■ **PROBLEM STATEMENT**
The lines to copy from the data below are those that hold the string "move".

■ **DATA**
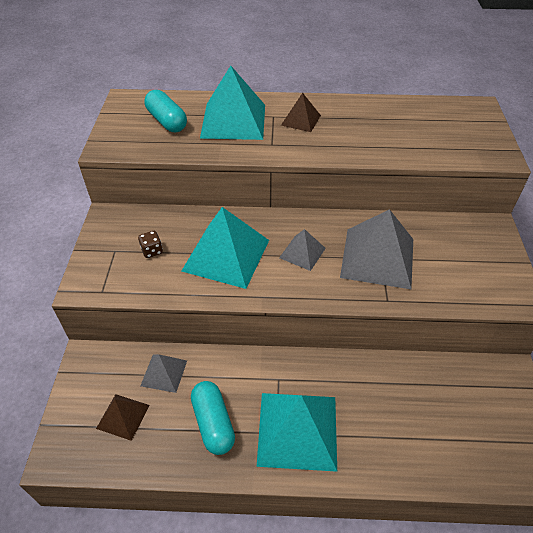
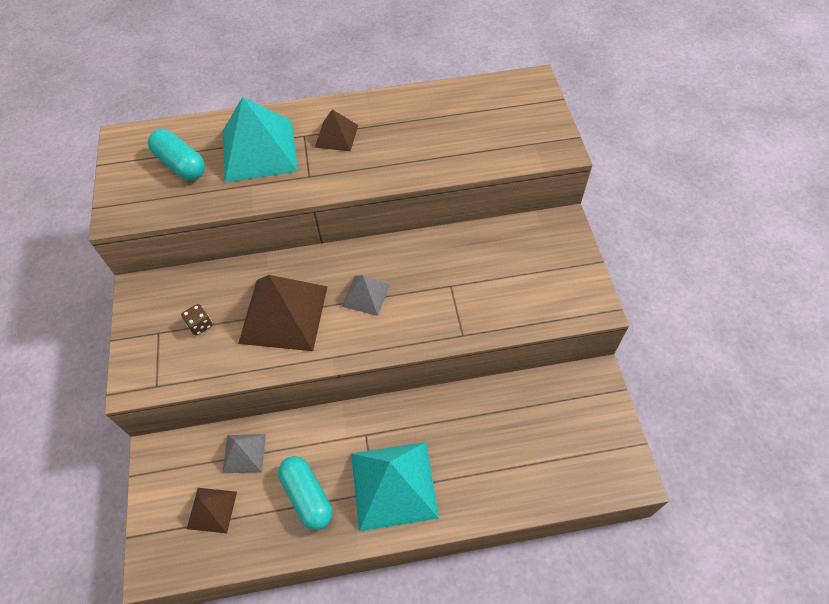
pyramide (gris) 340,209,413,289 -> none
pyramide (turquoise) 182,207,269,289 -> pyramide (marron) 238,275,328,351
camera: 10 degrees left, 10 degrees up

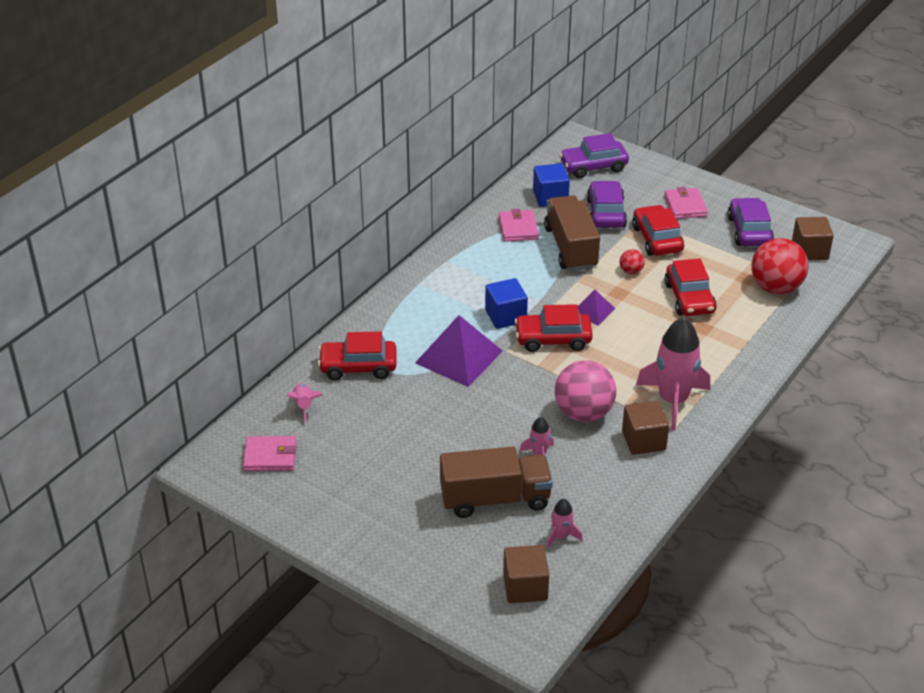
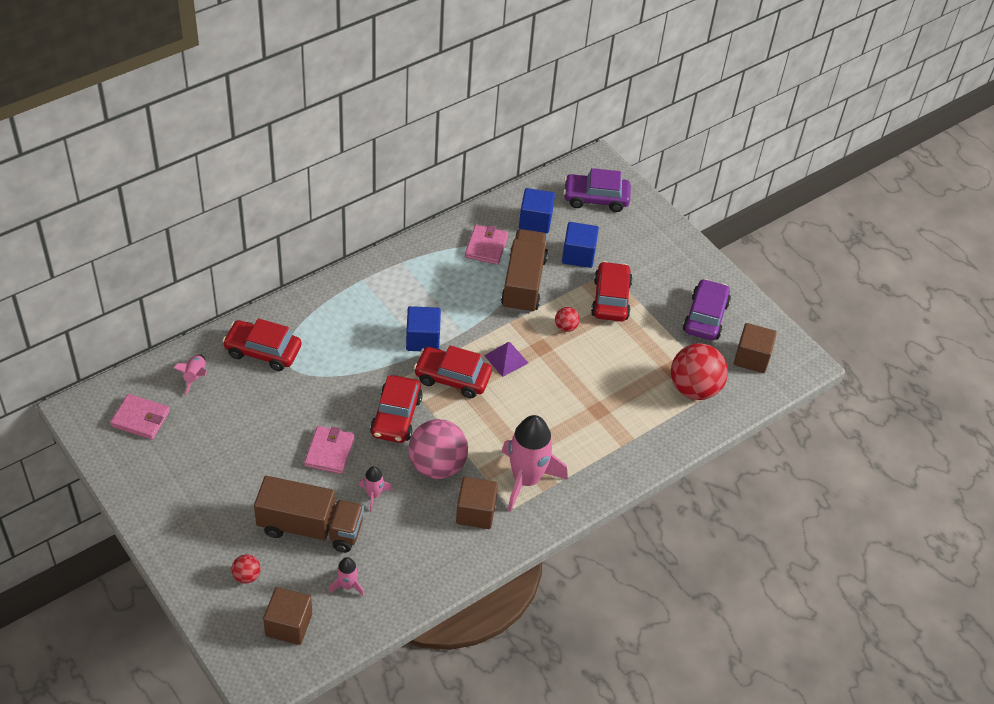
pyramide (violet) 415,315,503,387 -> none
none -> balle (rouge) 232,554,261,583
portefeuille (rose) 664,187,708,219 -> portefeuille (rose) 304,426,355,474, move
voiture (rouge) 664,258,717,316 -> voiture (rouge) 370,375,423,443, move
voiture (violet) 587,181,627,228 -> cube (bleu) 562,222,599,268
camera: 15 degrees right, 10 degrees up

■ **ANSWER FOR THE TASK**
portefeuille (rose) 664,187,708,219 -> portefeuille (rose) 304,426,355,474, move
voiture (rouge) 664,258,717,316 -> voiture (rouge) 370,375,423,443, move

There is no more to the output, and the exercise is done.